*** Given data Section Begins ***

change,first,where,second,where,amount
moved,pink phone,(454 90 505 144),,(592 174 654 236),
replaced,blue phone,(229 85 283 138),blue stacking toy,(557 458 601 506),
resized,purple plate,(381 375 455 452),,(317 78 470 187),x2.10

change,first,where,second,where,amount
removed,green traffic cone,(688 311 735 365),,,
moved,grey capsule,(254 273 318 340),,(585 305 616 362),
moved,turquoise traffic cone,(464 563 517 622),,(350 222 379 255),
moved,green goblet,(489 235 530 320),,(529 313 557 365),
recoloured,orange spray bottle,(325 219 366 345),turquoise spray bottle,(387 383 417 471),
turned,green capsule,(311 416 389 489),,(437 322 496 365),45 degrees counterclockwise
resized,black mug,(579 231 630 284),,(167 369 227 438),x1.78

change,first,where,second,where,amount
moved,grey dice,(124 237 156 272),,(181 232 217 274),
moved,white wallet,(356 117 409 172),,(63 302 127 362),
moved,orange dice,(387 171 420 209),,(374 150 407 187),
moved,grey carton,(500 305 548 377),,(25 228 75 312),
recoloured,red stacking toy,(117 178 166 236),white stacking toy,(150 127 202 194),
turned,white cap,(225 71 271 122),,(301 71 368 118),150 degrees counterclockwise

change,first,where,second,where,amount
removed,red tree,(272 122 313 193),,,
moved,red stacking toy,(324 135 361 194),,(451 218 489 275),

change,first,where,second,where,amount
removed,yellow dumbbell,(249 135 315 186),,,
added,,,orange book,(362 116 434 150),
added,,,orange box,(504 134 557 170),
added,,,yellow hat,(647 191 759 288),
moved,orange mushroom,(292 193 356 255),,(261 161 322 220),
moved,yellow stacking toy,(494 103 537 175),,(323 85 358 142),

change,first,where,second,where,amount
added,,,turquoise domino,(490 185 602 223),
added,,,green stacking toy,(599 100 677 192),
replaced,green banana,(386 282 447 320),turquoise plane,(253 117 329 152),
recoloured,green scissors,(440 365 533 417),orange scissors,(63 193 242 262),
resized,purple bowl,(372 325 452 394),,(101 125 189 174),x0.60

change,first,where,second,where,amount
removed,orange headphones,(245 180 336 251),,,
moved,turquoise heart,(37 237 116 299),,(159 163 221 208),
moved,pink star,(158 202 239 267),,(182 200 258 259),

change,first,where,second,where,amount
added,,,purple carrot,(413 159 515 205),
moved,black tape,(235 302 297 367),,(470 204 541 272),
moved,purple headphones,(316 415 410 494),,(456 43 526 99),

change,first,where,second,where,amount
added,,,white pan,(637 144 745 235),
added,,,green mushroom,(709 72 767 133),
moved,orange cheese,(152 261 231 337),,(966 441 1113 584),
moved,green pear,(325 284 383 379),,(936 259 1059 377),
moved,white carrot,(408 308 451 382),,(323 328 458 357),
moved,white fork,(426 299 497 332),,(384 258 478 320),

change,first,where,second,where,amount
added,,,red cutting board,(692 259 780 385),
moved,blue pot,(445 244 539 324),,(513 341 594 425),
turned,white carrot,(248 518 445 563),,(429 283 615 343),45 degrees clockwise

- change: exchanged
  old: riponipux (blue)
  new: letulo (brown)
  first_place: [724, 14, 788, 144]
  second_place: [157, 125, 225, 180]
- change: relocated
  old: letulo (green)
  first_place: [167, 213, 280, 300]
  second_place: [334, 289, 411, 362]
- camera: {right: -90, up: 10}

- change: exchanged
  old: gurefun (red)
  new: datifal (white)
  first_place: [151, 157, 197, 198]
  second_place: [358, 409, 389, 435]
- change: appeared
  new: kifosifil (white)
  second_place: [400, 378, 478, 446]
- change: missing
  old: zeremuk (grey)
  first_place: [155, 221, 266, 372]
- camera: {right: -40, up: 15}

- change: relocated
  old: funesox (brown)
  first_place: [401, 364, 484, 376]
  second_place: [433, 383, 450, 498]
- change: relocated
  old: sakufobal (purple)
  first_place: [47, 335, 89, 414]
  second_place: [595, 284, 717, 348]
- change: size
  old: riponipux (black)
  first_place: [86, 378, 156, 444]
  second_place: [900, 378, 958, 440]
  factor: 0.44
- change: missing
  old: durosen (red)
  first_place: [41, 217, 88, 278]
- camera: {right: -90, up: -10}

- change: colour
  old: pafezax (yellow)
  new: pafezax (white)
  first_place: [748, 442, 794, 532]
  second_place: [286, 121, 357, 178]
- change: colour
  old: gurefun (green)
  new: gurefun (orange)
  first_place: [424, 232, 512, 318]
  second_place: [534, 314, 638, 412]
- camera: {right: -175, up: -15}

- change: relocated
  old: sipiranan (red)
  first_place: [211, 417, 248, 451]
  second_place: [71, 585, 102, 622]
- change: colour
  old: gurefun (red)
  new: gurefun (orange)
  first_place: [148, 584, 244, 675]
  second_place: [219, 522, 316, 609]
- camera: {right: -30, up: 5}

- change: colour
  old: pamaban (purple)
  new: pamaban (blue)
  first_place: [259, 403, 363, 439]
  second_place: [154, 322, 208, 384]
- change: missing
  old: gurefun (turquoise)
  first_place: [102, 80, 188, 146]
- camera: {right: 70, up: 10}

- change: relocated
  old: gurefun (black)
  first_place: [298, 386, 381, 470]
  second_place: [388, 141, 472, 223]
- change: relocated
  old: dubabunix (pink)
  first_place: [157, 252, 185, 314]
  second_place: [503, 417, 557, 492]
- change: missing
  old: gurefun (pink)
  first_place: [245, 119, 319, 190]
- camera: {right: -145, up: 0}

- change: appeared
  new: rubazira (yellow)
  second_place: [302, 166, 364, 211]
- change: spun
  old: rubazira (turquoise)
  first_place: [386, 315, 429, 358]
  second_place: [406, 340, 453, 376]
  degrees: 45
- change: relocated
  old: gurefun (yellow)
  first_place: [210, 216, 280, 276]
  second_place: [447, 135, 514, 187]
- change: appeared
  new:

*** Given data Section Ends ***

## What to do
Copy the records out again word for word.

## Result for this exercise
change,first,where,second,where,amount
moved,pink phone,(454 90 505 144),,(592 174 654 236),
replaced,blue phone,(229 85 283 138),blue stacking toy,(557 458 601 506),
resized,purple plate,(381 375 455 452),,(317 78 470 187),x2.10

change,first,where,second,where,amount
removed,green traffic cone,(688 311 735 365),,,
moved,grey capsule,(254 273 318 340),,(585 305 616 362),
moved,turquoise traffic cone,(464 563 517 622),,(350 222 379 255),
moved,green goblet,(489 235 530 320),,(529 313 557 365),
recoloured,orange spray bottle,(325 219 366 345),turquoise spray bottle,(387 383 417 471),
turned,green capsule,(311 416 389 489),,(437 322 496 365),45 degrees counterclockwise
resized,black mug,(579 231 630 284),,(167 369 227 438),x1.78

change,first,where,second,where,amount
moved,grey dice,(124 237 156 272),,(181 232 217 274),
moved,white wallet,(356 117 409 172),,(63 302 127 362),
moved,orange dice,(387 171 420 209),,(374 150 407 187),
moved,grey carton,(500 305 548 377),,(25 228 75 312),
recoloured,red stacking toy,(117 178 166 236),white stacking toy,(150 127 202 194),
turned,white cap,(225 71 271 122),,(301 71 368 118),150 degrees counterclockwise

change,first,where,second,where,amount
removed,red tree,(272 122 313 193),,,
moved,red stacking toy,(324 135 361 194),,(451 218 489 275),

change,first,where,second,where,amount
removed,yellow dumbbell,(249 135 315 186),,,
added,,,orange book,(362 116 434 150),
added,,,orange box,(504 134 557 170),
added,,,yellow hat,(647 191 759 288),
moved,orange mushroom,(292 193 356 255),,(261 161 322 220),
moved,yellow stacking toy,(494 103 537 175),,(323 85 358 142),

change,first,where,second,where,amount
added,,,turquoise domino,(490 185 602 223),
added,,,green stacking toy,(599 100 677 192),
replaced,green banana,(386 282 447 320),turquoise plane,(253 117 329 152),
recoloured,green scissors,(440 365 533 417),orange scissors,(63 193 242 262),
resized,purple bowl,(372 325 452 394),,(101 125 189 174),x0.60

change,first,where,second,where,amount
removed,orange headphones,(245 180 336 251),,,
moved,turquoise heart,(37 237 116 299),,(159 163 221 208),
moved,pink star,(158 202 239 267),,(182 200 258 259),

change,first,where,second,where,amount
added,,,purple carrot,(413 159 515 205),
moved,black tape,(235 302 297 367),,(470 204 541 272),
moved,purple headphones,(316 415 410 494),,(456 43 526 99),

change,first,where,second,where,amount
added,,,white pan,(637 144 745 235),
added,,,green mushroom,(709 72 767 133),
moved,orange cheese,(152 261 231 337),,(966 441 1113 584),
moved,green pear,(325 284 383 379),,(936 259 1059 377),
moved,white carrot,(408 308 451 382),,(323 328 458 357),
moved,white fork,(426 299 497 332),,(384 258 478 320),

change,first,where,second,where,amount
added,,,red cutting board,(692 259 780 385),
moved,blue pot,(445 244 539 324),,(513 341 594 425),
turned,white carrot,(248 518 445 563),,(429 283 615 343),45 degrees clockwise

- change: exchanged
  old: riponipux (blue)
  new: letulo (brown)
  first_place: [724, 14, 788, 144]
  second_place: [157, 125, 225, 180]
- change: relocated
  old: letulo (green)
  first_place: [167, 213, 280, 300]
  second_place: [334, 289, 411, 362]
- camera: {right: -90, up: 10}

- change: exchanged
  old: gurefun (red)
  new: datifal (white)
  first_place: [151, 157, 197, 198]
  second_place: [358, 409, 389, 435]
- change: appeared
  new: kifosifil (white)
  second_place: [400, 378, 478, 446]
- change: missing
  old: zeremuk (grey)
  first_place: [155, 221, 266, 372]
- camera: {right: -40, up: 15}

- change: relocated
  old: funesox (brown)
  first_place: [401, 364, 484, 376]
  second_place: [433, 383, 450, 498]
- change: relocated
  old: sakufobal (purple)
  first_place: [47, 335, 89, 414]
  second_place: [595, 284, 717, 348]
- change: size
  old: riponipux (black)
  first_place: [86, 378, 156, 444]
  second_place: [900, 378, 958, 440]
  factor: 0.44
- change: missing
  old: durosen (red)
  first_place: [41, 217, 88, 278]
- camera: {right: -90, up: -10}

- change: colour
  old: pafezax (yellow)
  new: pafezax (white)
  first_place: [748, 442, 794, 532]
  second_place: [286, 121, 357, 178]
- change: colour
  old: gurefun (green)
  new: gurefun (orange)
  first_place: [424, 232, 512, 318]
  second_place: [534, 314, 638, 412]
- camera: {right: -175, up: -15}

- change: relocated
  old: sipiranan (red)
  first_place: [211, 417, 248, 451]
  second_place: [71, 585, 102, 622]
- change: colour
  old: gurefun (red)
  new: gurefun (orange)
  first_place: [148, 584, 244, 675]
  second_place: [219, 522, 316, 609]
- camera: {right: -30, up: 5}

- change: colour
  old: pamaban (purple)
  new: pamaban (blue)
  first_place: [259, 403, 363, 439]
  second_place: [154, 322, 208, 384]
- change: missing
  old: gurefun (turquoise)
  first_place: [102, 80, 188, 146]
- camera: {right: 70, up: 10}

- change: relocated
  old: gurefun (black)
  first_place: [298, 386, 381, 470]
  second_place: [388, 141, 472, 223]
- change: relocated
  old: dubabunix (pink)
  first_place: [157, 252, 185, 314]
  second_place: [503, 417, 557, 492]
- change: missing
  old: gurefun (pink)
  first_place: [245, 119, 319, 190]
- camera: {right: -145, up: 0}

- change: appeared
  new: rubazira (yellow)
  second_place: [302, 166, 364, 211]
- change: spun
  old: rubazira (turquoise)
  first_place: [386, 315, 429, 358]
  second_place: [406, 340, 453, 376]
  degrees: 45
- change: relocated
  old: gurefun (yellow)
  first_place: [210, 216, 280, 276]
  second_place: [447, 135, 514, 187]
- change: appeared
  new:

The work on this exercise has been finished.